Start of Dataset content

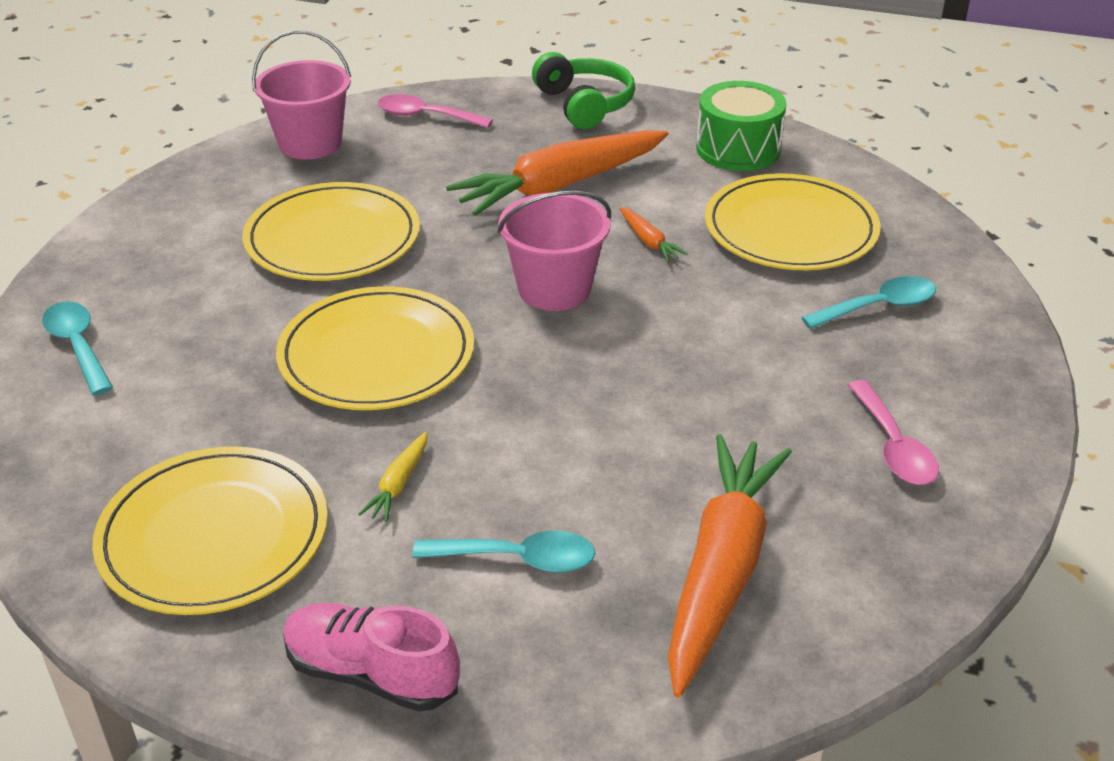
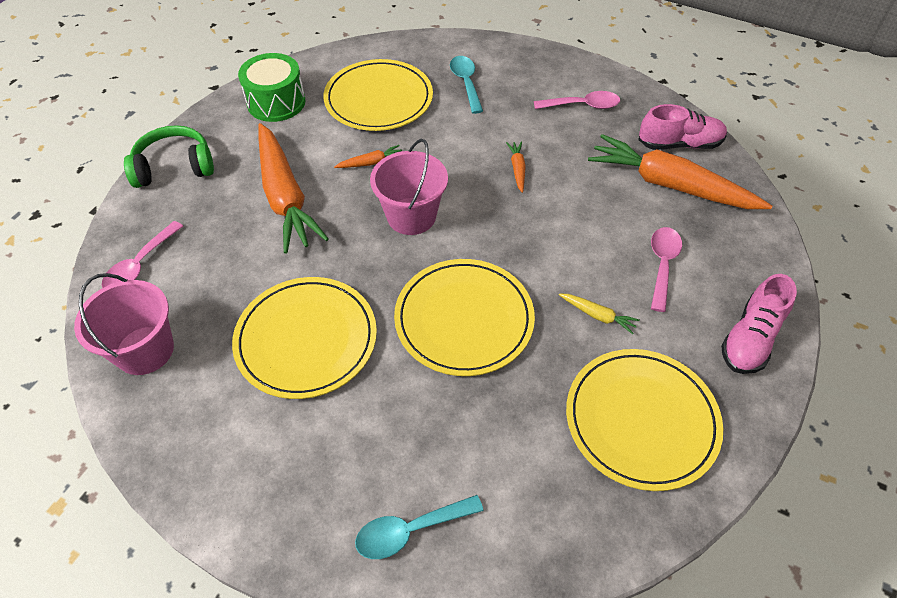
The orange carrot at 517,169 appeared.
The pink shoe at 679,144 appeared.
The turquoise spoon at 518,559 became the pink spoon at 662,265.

End of Dataset content

What you should do – Apart from its pictures, the data is to be repeated exactly.

Solution below –
The orange carrot at 517,169 appeared.
The pink shoe at 679,144 appeared.
The turquoise spoon at 518,559 became the pink spoon at 662,265.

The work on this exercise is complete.